The result should be a word-for-word retyping of the entries below, free of pictures.

┌─ INFORMATION

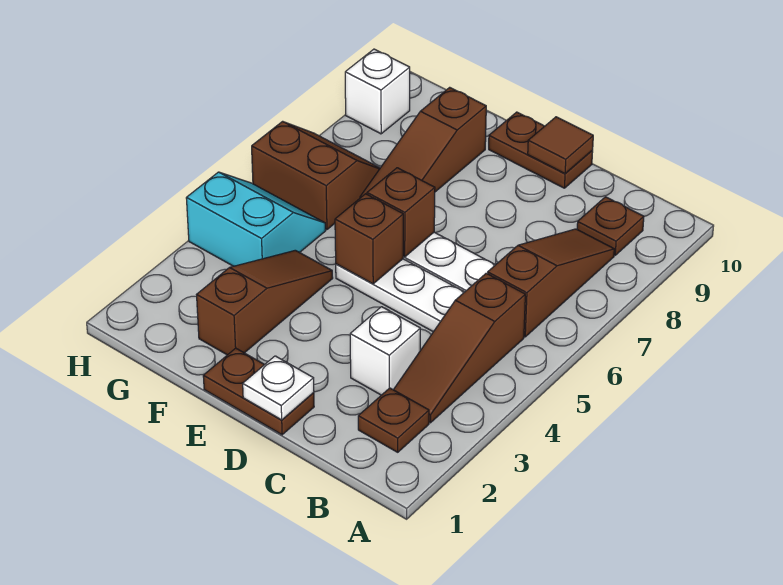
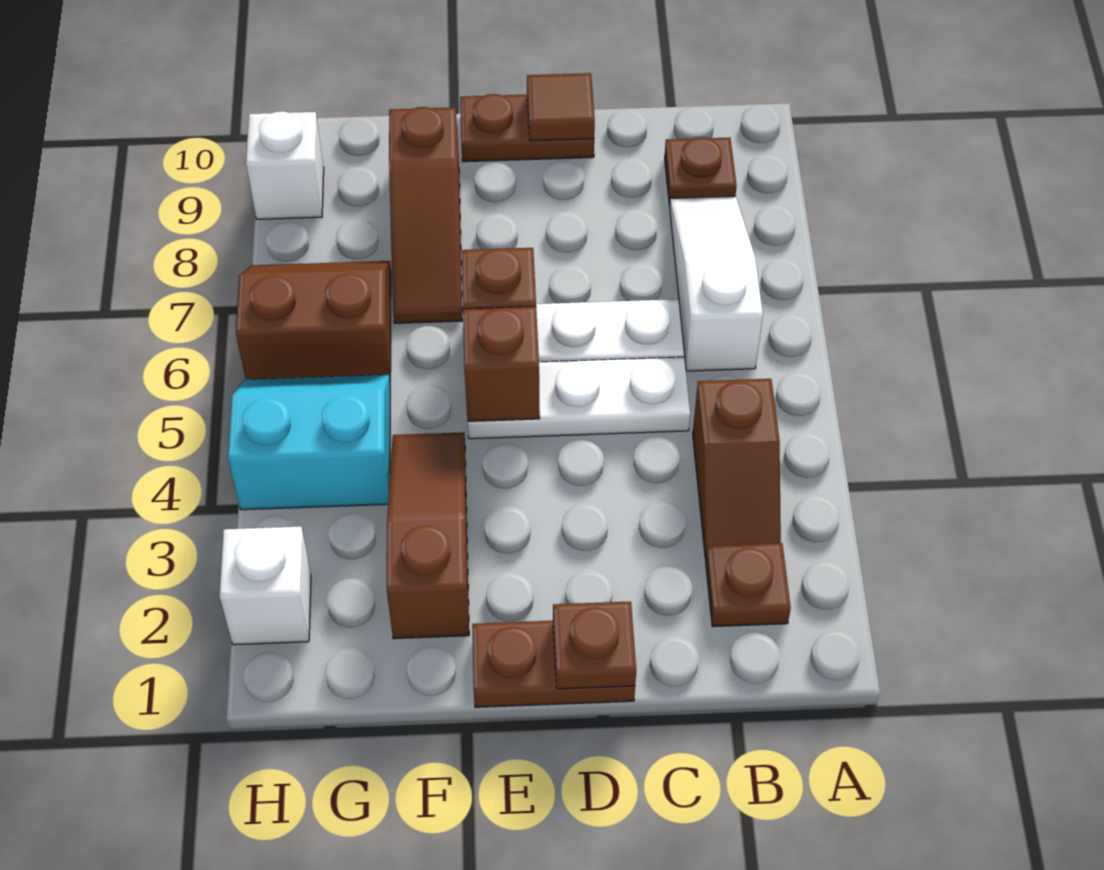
brown 1x3 slope [394,273,525,423] -> brown 1x2 slope [693,379,781,558]
brown 1x3 slope [488,229,614,337] -> white 1x3 slope [670,196,763,371]
white 1x1 brick [350,307,420,395] -> white 1x1 brick moved to [220,527,311,645]
white 1x1 plate [243,356,314,420] -> brown 1x1 plate [553,601,636,689]

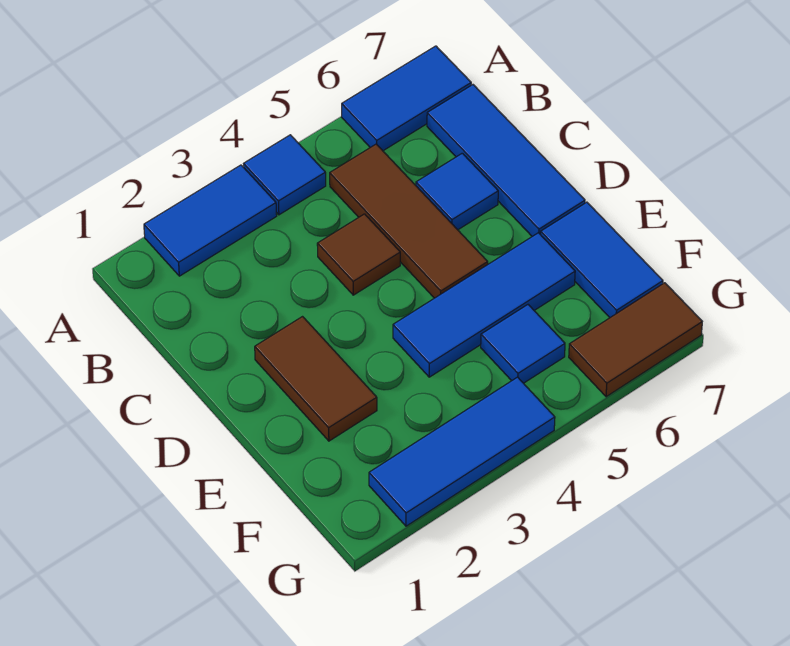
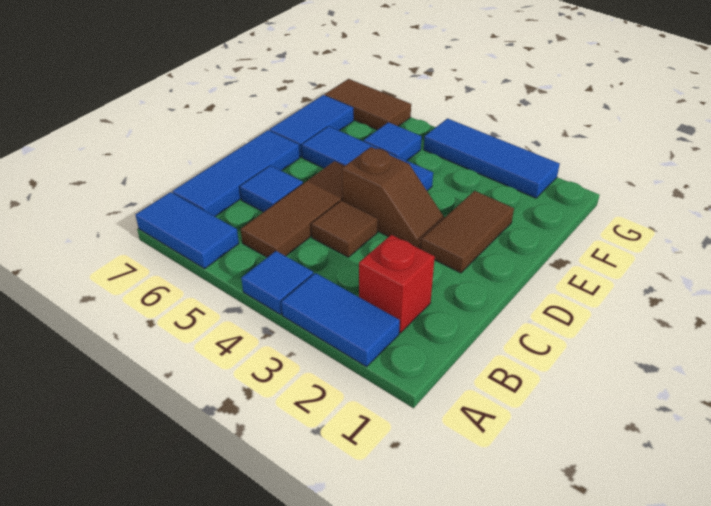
none -> red 1x1 brick [359,235,435,333]
none -> brown 1x2 slope [342,147,444,249]

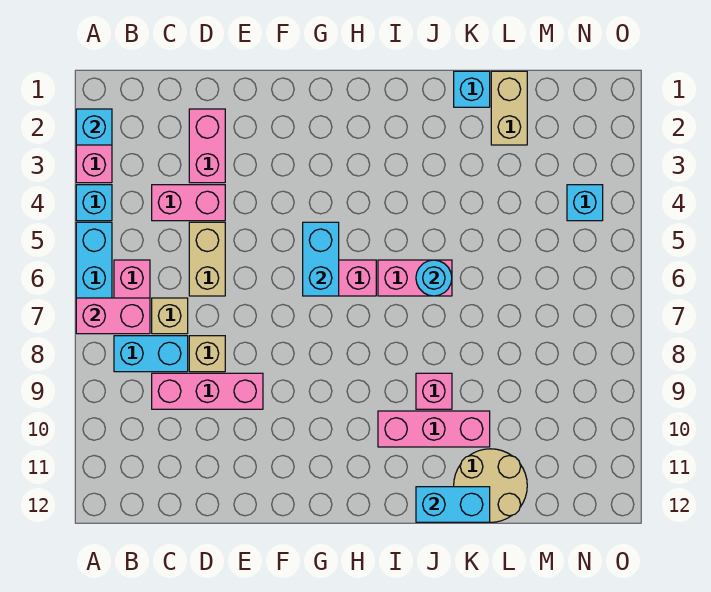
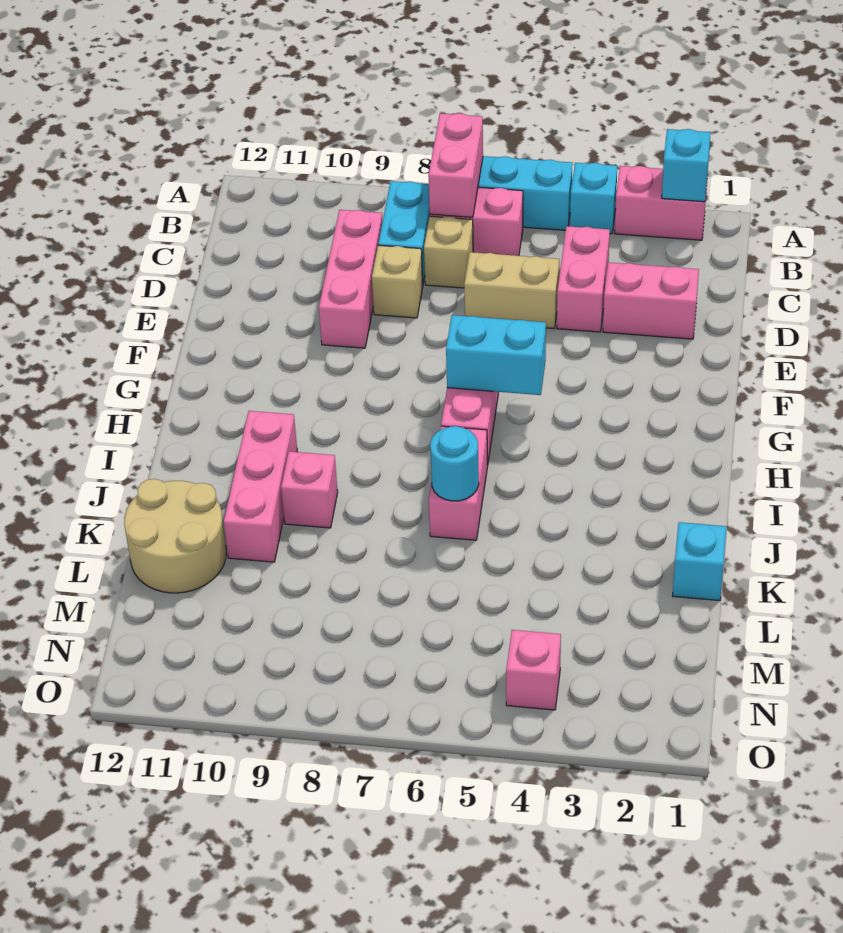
cyan 1x2 brick [416,487,490,522] -> none
tan 1x2 brick [491,71,527,145] -> none
cyan 1x1 brick [567,185,603,221] -> pink 1x1 brick [506,630,561,710]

└─

WRITTEN SOLUTION.
brown 1x3 slope [394,273,525,423] -> brown 1x2 slope [693,379,781,558]
brown 1x3 slope [488,229,614,337] -> white 1x3 slope [670,196,763,371]
white 1x1 brick [350,307,420,395] -> white 1x1 brick moved to [220,527,311,645]
white 1x1 plate [243,356,314,420] -> brown 1x1 plate [553,601,636,689]

none -> red 1x1 brick [359,235,435,333]
none -> brown 1x2 slope [342,147,444,249]

cyan 1x2 brick [416,487,490,522] -> none
tan 1x2 brick [491,71,527,145] -> none
cyan 1x1 brick [567,185,603,221] -> pink 1x1 brick [506,630,561,710]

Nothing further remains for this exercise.